■ **TASK TO CARRY OUT**: Below are some entries. Reproduce them word for word.

■ **PROVIDED DATA**:
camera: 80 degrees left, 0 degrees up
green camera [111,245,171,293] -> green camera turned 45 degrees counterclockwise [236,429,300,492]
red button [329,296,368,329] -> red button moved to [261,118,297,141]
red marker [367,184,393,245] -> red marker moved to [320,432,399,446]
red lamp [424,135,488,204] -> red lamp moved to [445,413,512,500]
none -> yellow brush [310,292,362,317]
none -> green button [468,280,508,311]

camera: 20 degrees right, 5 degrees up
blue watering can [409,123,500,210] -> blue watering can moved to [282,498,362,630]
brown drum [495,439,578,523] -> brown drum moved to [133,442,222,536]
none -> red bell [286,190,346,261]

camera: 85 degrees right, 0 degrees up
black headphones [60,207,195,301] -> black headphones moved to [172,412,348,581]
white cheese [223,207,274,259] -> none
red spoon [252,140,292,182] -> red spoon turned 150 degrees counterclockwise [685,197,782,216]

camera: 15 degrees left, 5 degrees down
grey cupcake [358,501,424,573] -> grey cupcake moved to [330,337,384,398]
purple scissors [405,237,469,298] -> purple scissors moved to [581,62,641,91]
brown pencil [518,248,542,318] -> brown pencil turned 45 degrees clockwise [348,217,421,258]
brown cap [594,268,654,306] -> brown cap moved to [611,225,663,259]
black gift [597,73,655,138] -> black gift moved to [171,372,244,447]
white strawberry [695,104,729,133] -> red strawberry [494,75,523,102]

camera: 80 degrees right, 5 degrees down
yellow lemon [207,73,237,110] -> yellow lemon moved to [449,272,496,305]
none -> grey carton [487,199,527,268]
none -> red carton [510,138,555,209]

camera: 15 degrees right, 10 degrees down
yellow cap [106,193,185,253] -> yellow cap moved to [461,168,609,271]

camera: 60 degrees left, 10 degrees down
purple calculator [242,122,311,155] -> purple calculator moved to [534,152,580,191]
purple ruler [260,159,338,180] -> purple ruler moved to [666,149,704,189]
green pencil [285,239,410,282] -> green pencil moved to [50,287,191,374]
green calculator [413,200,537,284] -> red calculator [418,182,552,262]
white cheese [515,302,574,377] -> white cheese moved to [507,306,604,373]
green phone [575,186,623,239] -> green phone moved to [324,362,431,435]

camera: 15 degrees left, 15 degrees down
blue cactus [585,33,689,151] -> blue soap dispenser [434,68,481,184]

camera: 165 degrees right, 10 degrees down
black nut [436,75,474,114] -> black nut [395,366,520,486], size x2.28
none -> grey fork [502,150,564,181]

■ **WRITTEN SOLUTION**:
camera: 80 degrees left, 0 degrees up
green camera [111,245,171,293] -> green camera turned 45 degrees counterclockwise [236,429,300,492]
red button [329,296,368,329] -> red button moved to [261,118,297,141]
red marker [367,184,393,245] -> red marker moved to [320,432,399,446]
red lamp [424,135,488,204] -> red lamp moved to [445,413,512,500]
none -> yellow brush [310,292,362,317]
none -> green button [468,280,508,311]

camera: 20 degrees right, 5 degrees up
blue watering can [409,123,500,210] -> blue watering can moved to [282,498,362,630]
brown drum [495,439,578,523] -> brown drum moved to [133,442,222,536]
none -> red bell [286,190,346,261]

camera: 85 degrees right, 0 degrees up
black headphones [60,207,195,301] -> black headphones moved to [172,412,348,581]
white cheese [223,207,274,259] -> none
red spoon [252,140,292,182] -> red spoon turned 150 degrees counterclockwise [685,197,782,216]

camera: 15 degrees left, 5 degrees down
grey cupcake [358,501,424,573] -> grey cupcake moved to [330,337,384,398]
purple scissors [405,237,469,298] -> purple scissors moved to [581,62,641,91]
brown pencil [518,248,542,318] -> brown pencil turned 45 degrees clockwise [348,217,421,258]
brown cap [594,268,654,306] -> brown cap moved to [611,225,663,259]
black gift [597,73,655,138] -> black gift moved to [171,372,244,447]
white strawberry [695,104,729,133] -> red strawberry [494,75,523,102]

camera: 80 degrees right, 5 degrees down
yellow lemon [207,73,237,110] -> yellow lemon moved to [449,272,496,305]
none -> grey carton [487,199,527,268]
none -> red carton [510,138,555,209]

camera: 15 degrees right, 10 degrees down
yellow cap [106,193,185,253] -> yellow cap moved to [461,168,609,271]

camera: 60 degrees left, 10 degrees down
purple calculator [242,122,311,155] -> purple calculator moved to [534,152,580,191]
purple ruler [260,159,338,180] -> purple ruler moved to [666,149,704,189]
green pencil [285,239,410,282] -> green pencil moved to [50,287,191,374]
green calculator [413,200,537,284] -> red calculator [418,182,552,262]
white cheese [515,302,574,377] -> white cheese moved to [507,306,604,373]
green phone [575,186,623,239] -> green phone moved to [324,362,431,435]

camera: 15 degrees left, 15 degrees down
blue cactus [585,33,689,151] -> blue soap dispenser [434,68,481,184]

camera: 165 degrees right, 10 degrees down
black nut [436,75,474,114] -> black nut [395,366,520,486], size x2.28
none -> grey fork [502,150,564,181]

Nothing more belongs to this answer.